What to work on:
Copy out each line of the listing that has the word "Event" in it.

Dataset:
________________

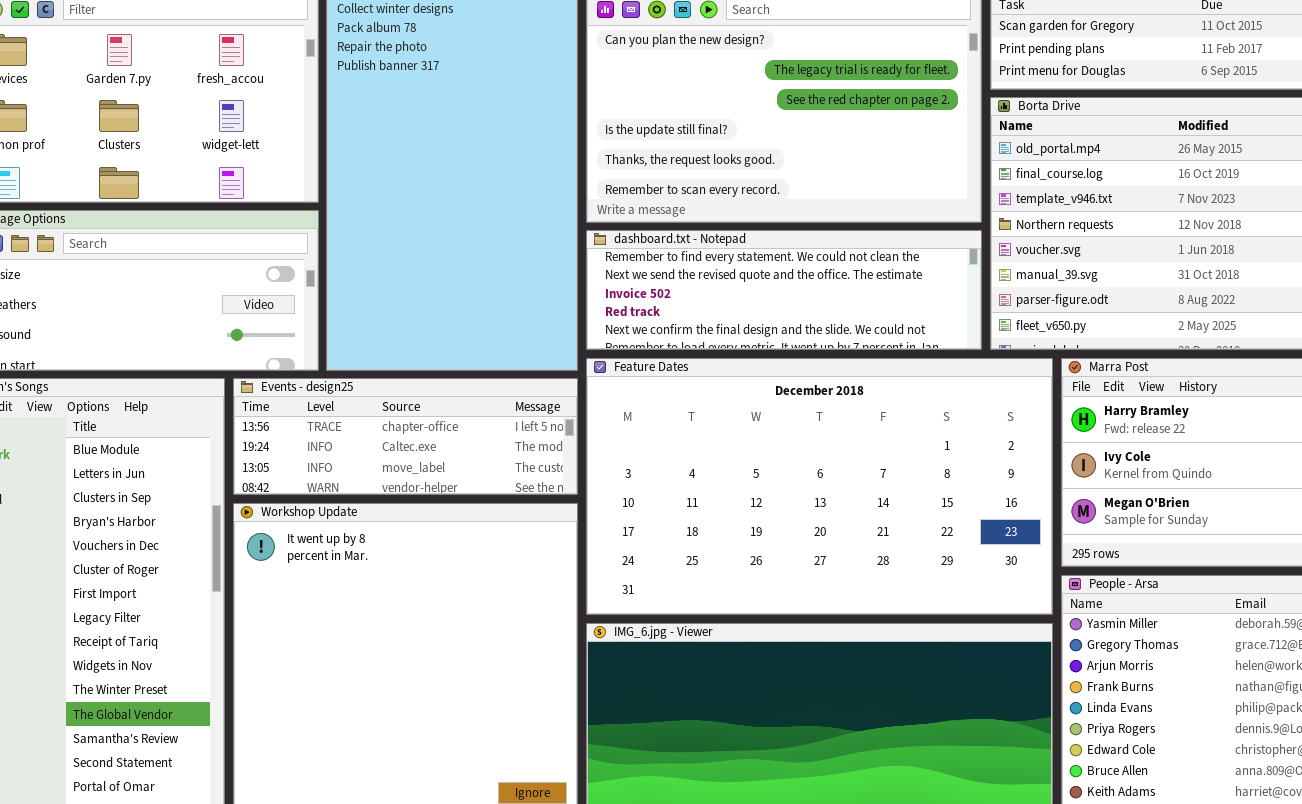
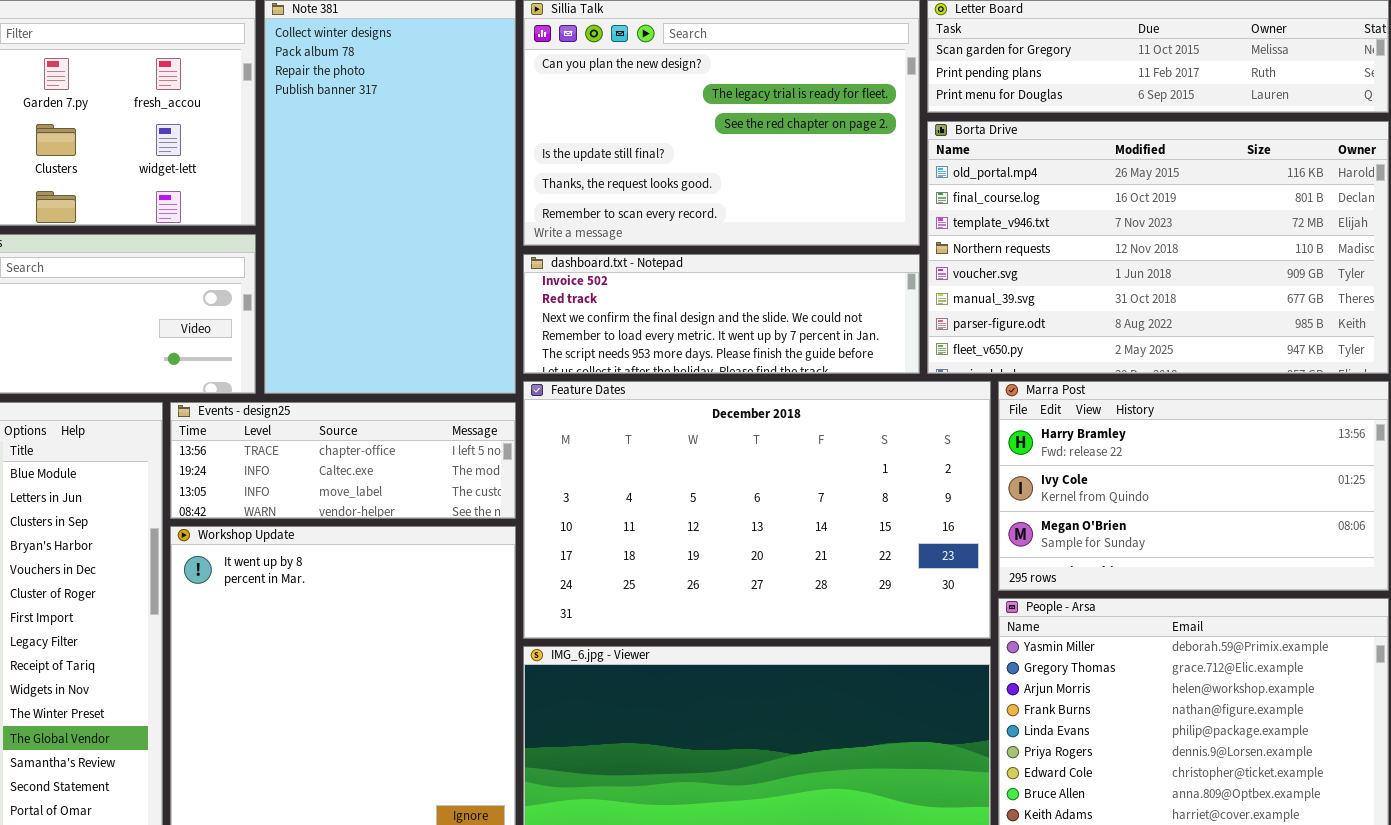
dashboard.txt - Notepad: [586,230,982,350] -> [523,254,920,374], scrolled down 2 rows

________________

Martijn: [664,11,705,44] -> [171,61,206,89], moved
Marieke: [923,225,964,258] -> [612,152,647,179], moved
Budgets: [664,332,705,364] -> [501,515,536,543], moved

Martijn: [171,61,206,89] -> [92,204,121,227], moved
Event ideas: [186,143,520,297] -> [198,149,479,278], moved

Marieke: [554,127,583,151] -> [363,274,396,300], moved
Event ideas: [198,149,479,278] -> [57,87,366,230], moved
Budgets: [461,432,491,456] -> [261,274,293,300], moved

________________

Solution to this task:
Event ideas: [186,143,520,297] -> [198,149,479,278], moved
Event ideas: [198,149,479,278] -> [57,87,366,230], moved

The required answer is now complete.